Records for this task Start Marker
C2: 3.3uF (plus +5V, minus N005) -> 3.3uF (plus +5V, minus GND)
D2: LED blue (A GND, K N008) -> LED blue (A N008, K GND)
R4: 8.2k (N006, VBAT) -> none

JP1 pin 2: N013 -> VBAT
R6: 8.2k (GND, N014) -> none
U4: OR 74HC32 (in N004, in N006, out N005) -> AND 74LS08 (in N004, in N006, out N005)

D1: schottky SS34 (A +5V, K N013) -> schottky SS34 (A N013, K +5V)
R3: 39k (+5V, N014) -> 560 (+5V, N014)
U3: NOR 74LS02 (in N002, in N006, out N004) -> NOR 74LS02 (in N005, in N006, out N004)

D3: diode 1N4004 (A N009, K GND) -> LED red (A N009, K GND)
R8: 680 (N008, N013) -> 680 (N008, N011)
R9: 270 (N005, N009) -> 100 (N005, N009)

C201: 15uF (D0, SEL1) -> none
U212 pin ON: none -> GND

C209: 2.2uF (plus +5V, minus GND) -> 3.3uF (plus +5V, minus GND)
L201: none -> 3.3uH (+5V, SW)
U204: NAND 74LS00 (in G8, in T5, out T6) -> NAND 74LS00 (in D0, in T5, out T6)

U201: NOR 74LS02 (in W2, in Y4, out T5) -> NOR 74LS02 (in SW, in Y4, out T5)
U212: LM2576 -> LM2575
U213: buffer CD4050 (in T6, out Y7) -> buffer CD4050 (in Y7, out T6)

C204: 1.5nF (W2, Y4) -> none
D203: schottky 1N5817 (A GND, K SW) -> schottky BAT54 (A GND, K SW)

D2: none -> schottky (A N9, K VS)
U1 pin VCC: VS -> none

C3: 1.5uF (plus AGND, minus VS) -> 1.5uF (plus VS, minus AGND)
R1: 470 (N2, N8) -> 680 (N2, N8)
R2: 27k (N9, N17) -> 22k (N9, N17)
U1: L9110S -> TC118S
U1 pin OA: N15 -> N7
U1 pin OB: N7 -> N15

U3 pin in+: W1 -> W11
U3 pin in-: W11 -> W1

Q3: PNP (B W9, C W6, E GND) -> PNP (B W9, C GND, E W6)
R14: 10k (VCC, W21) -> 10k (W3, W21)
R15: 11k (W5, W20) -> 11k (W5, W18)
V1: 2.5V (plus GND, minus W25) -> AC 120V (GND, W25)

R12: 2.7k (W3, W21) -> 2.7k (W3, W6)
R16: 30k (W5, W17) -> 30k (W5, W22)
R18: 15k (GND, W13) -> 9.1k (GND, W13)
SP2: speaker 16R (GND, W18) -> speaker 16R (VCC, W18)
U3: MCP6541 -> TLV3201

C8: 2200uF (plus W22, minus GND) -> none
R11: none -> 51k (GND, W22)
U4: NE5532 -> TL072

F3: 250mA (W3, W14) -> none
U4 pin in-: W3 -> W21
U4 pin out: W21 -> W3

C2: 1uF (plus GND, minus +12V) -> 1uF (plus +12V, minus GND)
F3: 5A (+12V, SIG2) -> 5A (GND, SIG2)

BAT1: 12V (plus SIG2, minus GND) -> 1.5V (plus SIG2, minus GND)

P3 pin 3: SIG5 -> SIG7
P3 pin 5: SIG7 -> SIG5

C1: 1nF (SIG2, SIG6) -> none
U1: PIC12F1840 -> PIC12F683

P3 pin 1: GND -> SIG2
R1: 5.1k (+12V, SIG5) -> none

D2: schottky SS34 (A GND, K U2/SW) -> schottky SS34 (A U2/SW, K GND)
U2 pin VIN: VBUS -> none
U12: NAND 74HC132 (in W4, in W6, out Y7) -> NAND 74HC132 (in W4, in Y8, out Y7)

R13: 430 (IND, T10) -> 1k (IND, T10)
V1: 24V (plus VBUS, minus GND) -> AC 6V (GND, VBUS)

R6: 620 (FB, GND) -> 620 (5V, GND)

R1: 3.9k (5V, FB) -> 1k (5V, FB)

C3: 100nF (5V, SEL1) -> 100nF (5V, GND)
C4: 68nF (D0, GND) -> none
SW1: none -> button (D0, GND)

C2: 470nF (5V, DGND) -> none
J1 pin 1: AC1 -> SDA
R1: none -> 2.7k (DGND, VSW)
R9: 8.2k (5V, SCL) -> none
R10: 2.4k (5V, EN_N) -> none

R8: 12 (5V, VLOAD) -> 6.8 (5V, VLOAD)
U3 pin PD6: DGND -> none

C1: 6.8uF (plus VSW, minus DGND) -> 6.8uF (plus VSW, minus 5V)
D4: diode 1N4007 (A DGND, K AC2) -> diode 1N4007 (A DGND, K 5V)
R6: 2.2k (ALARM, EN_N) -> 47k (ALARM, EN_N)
Records for this task End Marker
Goal of the exercise: Take the lines above from the one containing "D2: none -> schottky (A N9, K VS)" down to the one containing "V1: 2.5V (plus", and transcribe them exactly, both ends included.

Exercise result:
D2: none -> schottky (A N9, K VS)
U1 pin VCC: VS -> none

C3: 1.5uF (plus AGND, minus VS) -> 1.5uF (plus VS, minus AGND)
R1: 470 (N2, N8) -> 680 (N2, N8)
R2: 27k (N9, N17) -> 22k (N9, N17)
U1: L9110S -> TC118S
U1 pin OA: N15 -> N7
U1 pin OB: N7 -> N15

U3 pin in+: W1 -> W11
U3 pin in-: W11 -> W1

Q3: PNP (B W9, C W6, E GND) -> PNP (B W9, C GND, E W6)
R14: 10k (VCC, W21) -> 10k (W3, W21)
R15: 11k (W5, W20) -> 11k (W5, W18)
V1: 2.5V (plus GND, minus W25) -> AC 120V (GND, W25)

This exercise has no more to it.